▶ _Input material_
--

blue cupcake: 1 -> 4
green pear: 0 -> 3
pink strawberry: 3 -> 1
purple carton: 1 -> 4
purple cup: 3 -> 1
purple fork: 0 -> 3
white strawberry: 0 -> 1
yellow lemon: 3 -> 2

--

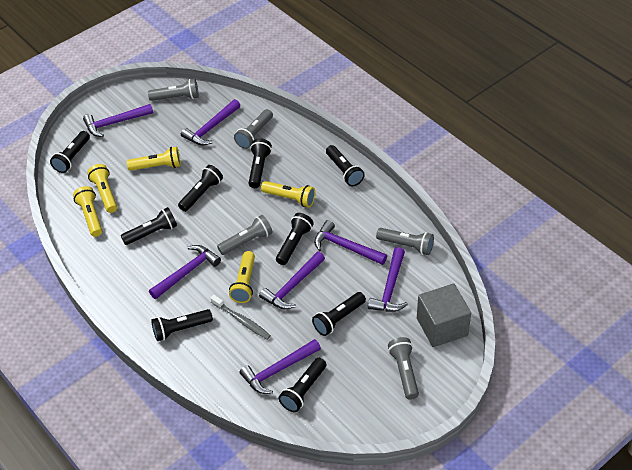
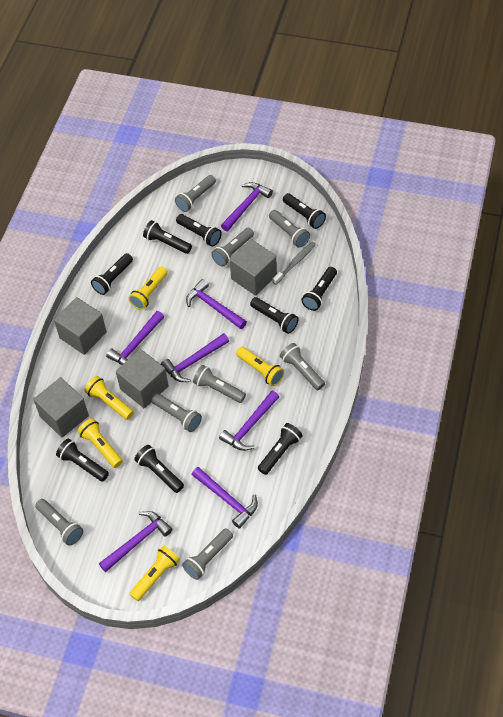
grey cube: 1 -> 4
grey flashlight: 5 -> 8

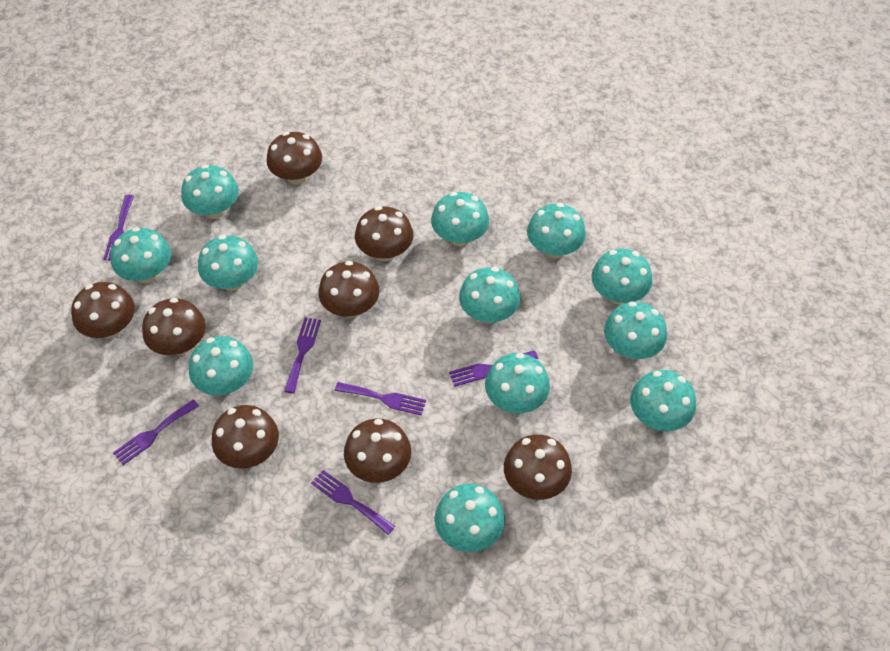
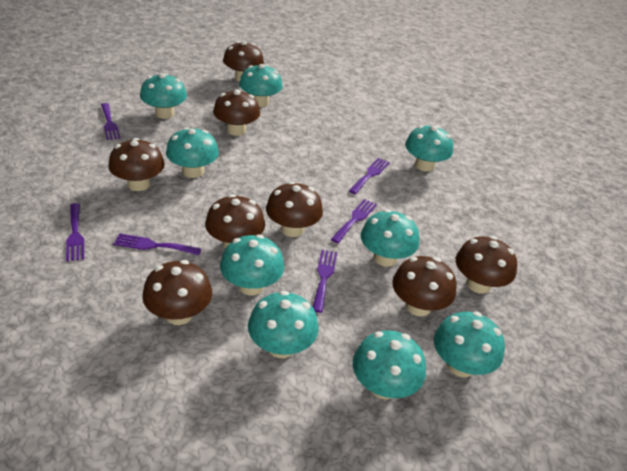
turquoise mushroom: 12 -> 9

--

▶ _Directions for this task_
Where the data above reaches the line holding "purple fork: 0 -> 3", begin printing, and stop after the line holding "yellow lemon: 3 -> 2". Each line must be reproduced exactly, with nothing else added.

▶ _Task response_
purple fork: 0 -> 3
white strawberry: 0 -> 1
yellow lemon: 3 -> 2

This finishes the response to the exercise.